__Work to be completed__: Take from the material every line containing the string "yellow" and copy it.

Start of Extracted data

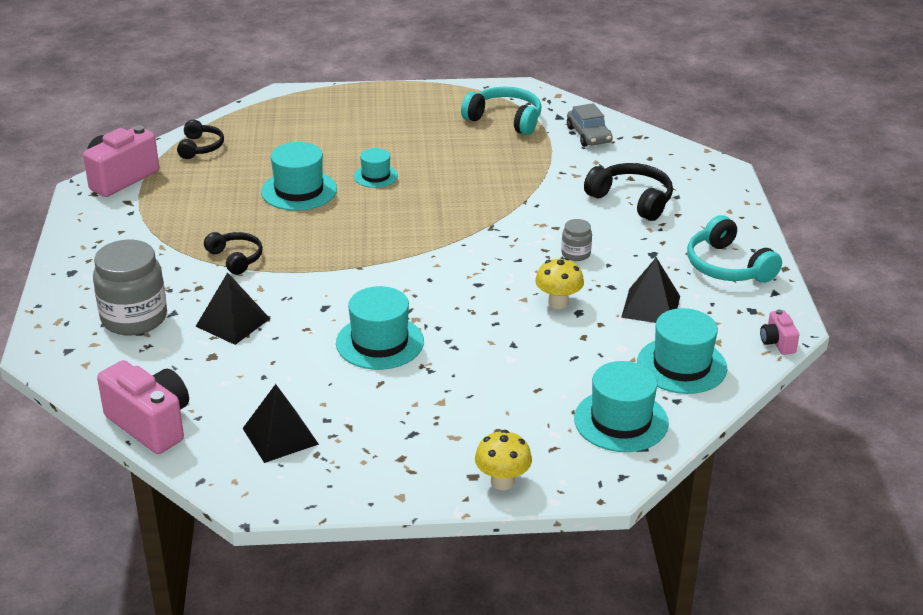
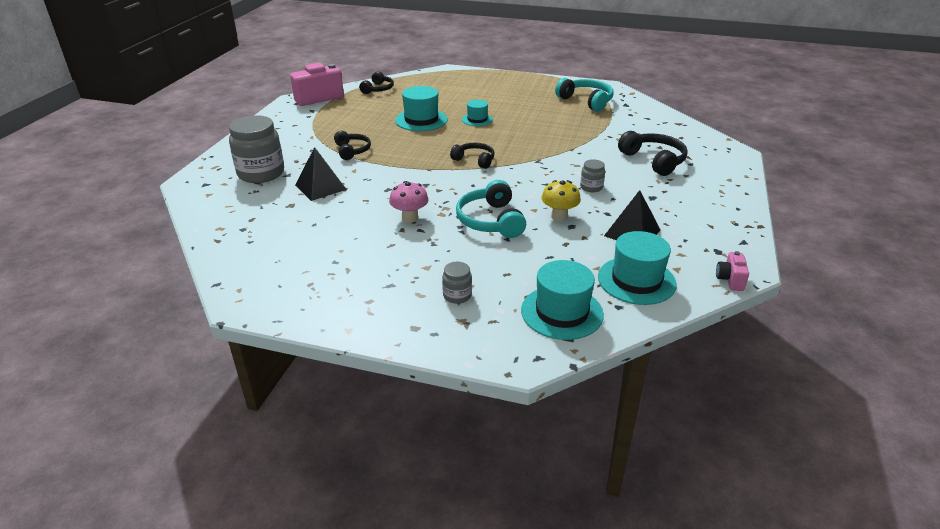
camera: 20 degrees right, 0 degrees up
pink camera [97,360,189,454] -> none
black pyramid [242,384,319,463] -> none
turquoise hat [336,286,424,370] -> pink mushroom [389,181,428,223]
yellow mushroom [475,430,532,490] -> none
grey car [567,103,613,147] -> none
turquoise headphones [687,215,782,283] -> turquoise headphones moved to [456,180,526,238]
none -> grey jar [442,262,472,304]
none -> black headphones [450,143,495,169]

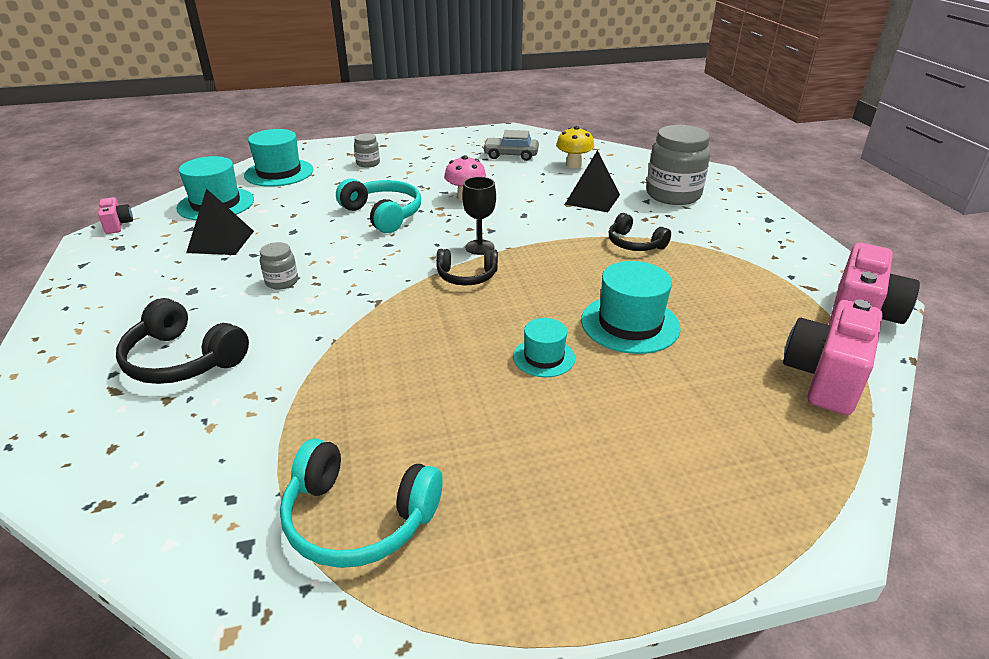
camera: 150 degrees right, 0 degrees up
black headphones [359,71,394,94] -> pink camera [783,299,883,415]
yellow mushroom [541,180,581,221] -> yellow mushroom moved to [556,126,594,168]
none -> black goblet [462,177,496,255]
none -> grey car [483,130,539,161]

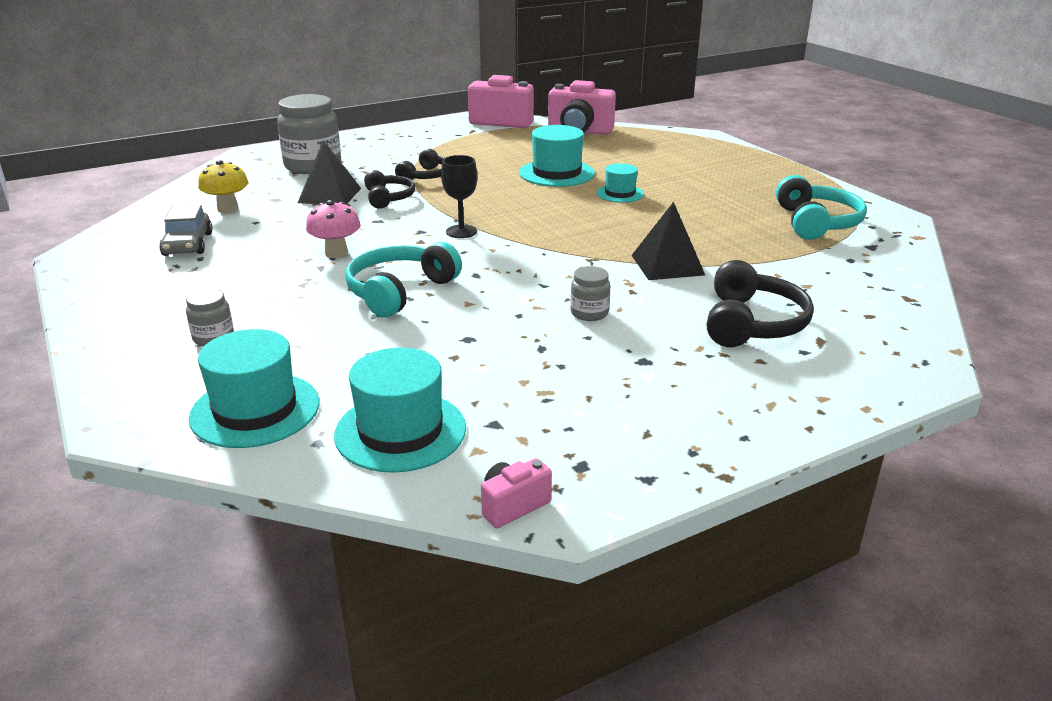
camera: 105 degrees left, 5 degrees down
black pyramid [186,188,254,255] -> black pyramid moved to [632,202,705,280]
black headphones [436,249,498,286] -> black headphones moved to [364,170,415,209]

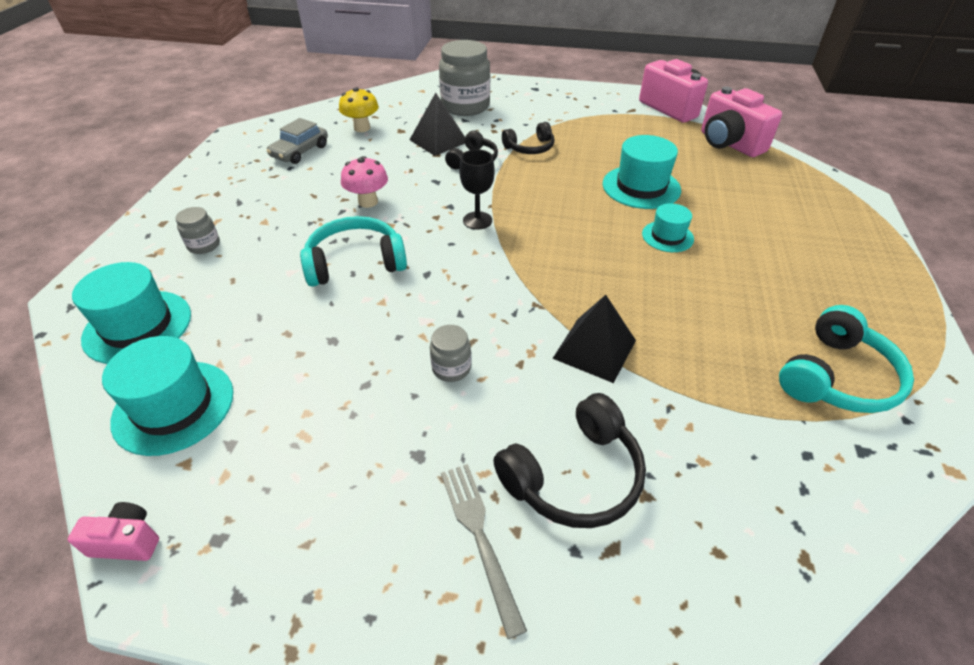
camera: 40 degrees right, 15 degrees up
none -> grey fork [441,464,527,639]

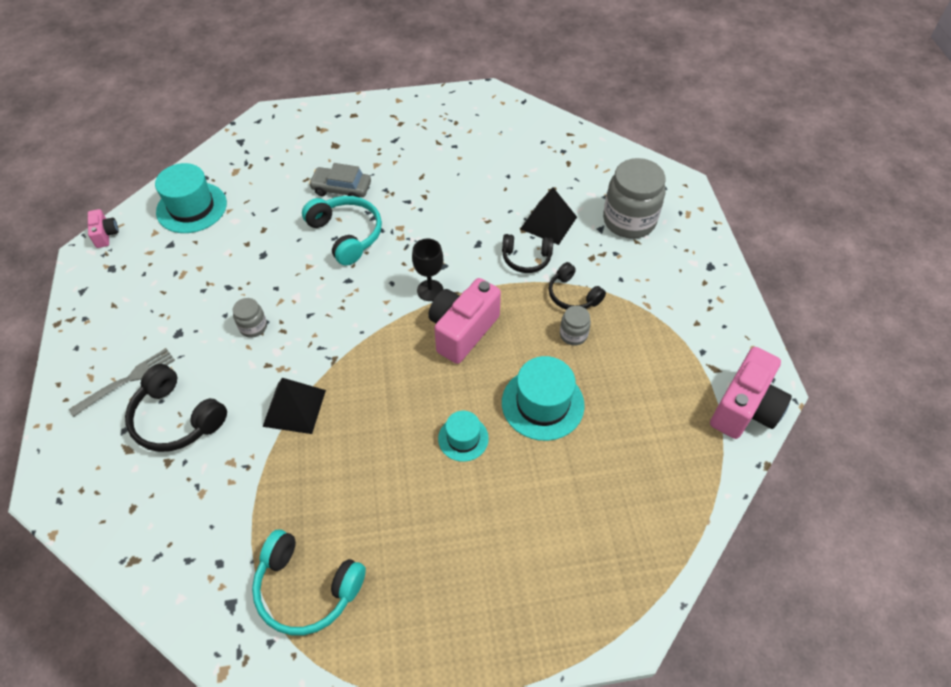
camera: 70 degrees right, 10 degrees up
turquoise hat [72,262,191,364] -> none
grey jar [175,207,220,254] -> grey jar moved to [560,306,591,346]
grey car [267,118,328,164] -> grey car moved to [309,163,371,197]
yellow mushroom [339,87,379,132] -> none
pink mushroom [341,156,388,208] -> none
pink camera [701,86,782,157] -> pink camera moved to [428,278,501,364]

End of Extracted data

__Written answer__:
yellow mushroom [475,430,532,490] -> none
yellow mushroom [541,180,581,221] -> yellow mushroom moved to [556,126,594,168]
yellow mushroom [339,87,379,132] -> none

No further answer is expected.